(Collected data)

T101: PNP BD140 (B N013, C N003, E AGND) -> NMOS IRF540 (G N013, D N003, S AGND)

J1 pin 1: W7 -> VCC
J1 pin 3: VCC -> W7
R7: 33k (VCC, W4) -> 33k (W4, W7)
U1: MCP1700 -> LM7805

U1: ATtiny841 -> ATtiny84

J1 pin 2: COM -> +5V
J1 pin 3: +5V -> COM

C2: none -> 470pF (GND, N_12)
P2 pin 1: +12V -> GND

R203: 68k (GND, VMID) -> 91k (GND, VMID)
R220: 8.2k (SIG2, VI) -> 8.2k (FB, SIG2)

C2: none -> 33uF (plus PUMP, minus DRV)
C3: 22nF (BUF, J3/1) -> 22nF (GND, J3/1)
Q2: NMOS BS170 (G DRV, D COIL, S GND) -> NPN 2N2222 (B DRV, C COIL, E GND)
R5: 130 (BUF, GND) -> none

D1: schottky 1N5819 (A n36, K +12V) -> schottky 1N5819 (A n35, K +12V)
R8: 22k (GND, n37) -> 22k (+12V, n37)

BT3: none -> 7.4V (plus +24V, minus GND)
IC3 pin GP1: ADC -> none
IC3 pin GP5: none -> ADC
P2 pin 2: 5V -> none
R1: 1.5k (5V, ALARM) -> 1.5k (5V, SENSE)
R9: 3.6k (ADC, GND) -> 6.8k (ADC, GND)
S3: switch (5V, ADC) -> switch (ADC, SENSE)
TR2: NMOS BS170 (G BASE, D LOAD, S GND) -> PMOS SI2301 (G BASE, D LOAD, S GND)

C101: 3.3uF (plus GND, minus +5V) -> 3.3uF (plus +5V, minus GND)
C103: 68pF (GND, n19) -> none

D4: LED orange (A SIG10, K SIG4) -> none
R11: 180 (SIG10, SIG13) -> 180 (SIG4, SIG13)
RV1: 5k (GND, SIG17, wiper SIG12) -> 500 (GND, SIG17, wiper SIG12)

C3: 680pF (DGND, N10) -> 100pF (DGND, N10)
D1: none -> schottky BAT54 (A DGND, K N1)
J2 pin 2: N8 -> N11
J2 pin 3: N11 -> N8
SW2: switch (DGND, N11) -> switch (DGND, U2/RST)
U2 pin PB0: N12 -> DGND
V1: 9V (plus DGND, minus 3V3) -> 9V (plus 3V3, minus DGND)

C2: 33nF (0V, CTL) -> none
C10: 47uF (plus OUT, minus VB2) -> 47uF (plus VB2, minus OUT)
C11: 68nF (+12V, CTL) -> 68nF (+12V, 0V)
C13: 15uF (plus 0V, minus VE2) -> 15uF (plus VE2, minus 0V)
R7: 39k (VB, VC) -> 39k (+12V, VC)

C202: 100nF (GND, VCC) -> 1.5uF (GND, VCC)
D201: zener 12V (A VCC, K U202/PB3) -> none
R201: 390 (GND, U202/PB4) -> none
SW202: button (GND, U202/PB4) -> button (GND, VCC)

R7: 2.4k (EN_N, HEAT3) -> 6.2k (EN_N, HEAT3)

### Exercise aim
What is needed is each line of the entries that contains the word "NMOS".

### Response for this exercise
T101: PNP BD140 (B N013, C N003, E AGND) -> NMOS IRF540 (G N013, D N003, S AGND)
Q2: NMOS BS170 (G DRV, D COIL, S GND) -> NPN 2N2222 (B DRV, C COIL, E GND)
TR2: NMOS BS170 (G BASE, D LOAD, S GND) -> PMOS SI2301 (G BASE, D LOAD, S GND)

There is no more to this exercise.